## [Dataset extract]
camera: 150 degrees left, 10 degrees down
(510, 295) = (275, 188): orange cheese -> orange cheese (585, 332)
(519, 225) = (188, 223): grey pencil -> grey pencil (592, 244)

==

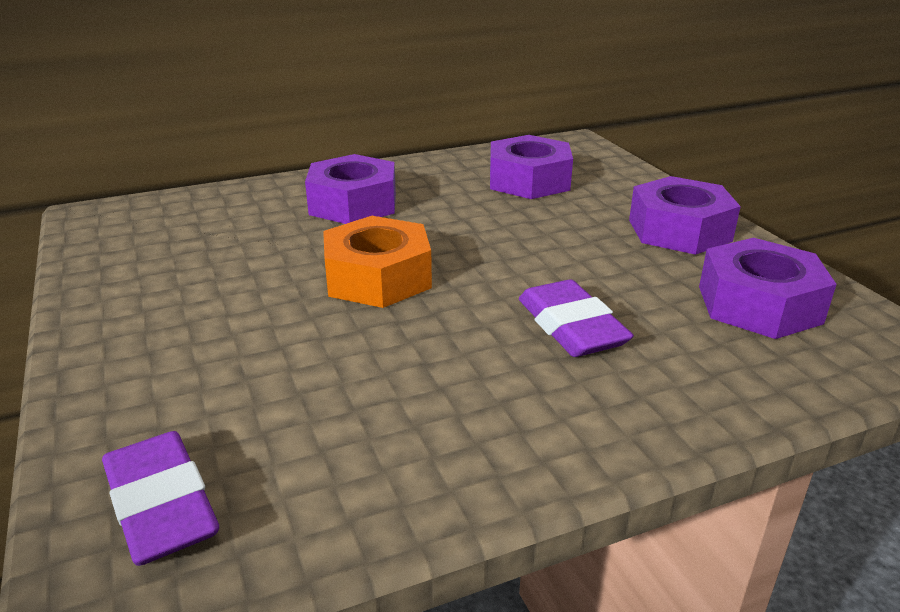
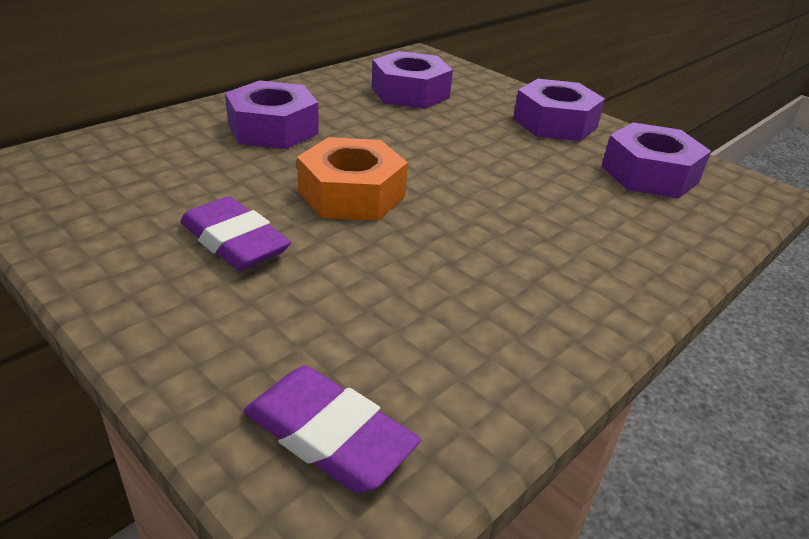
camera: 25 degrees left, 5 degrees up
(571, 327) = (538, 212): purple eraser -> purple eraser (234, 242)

## [What you should do]
In the entries above, find each line with "camera" and copy it.

## [Completed exercise]
camera: 150 degrees left, 10 degrees down
camera: 25 degrees left, 5 degrees up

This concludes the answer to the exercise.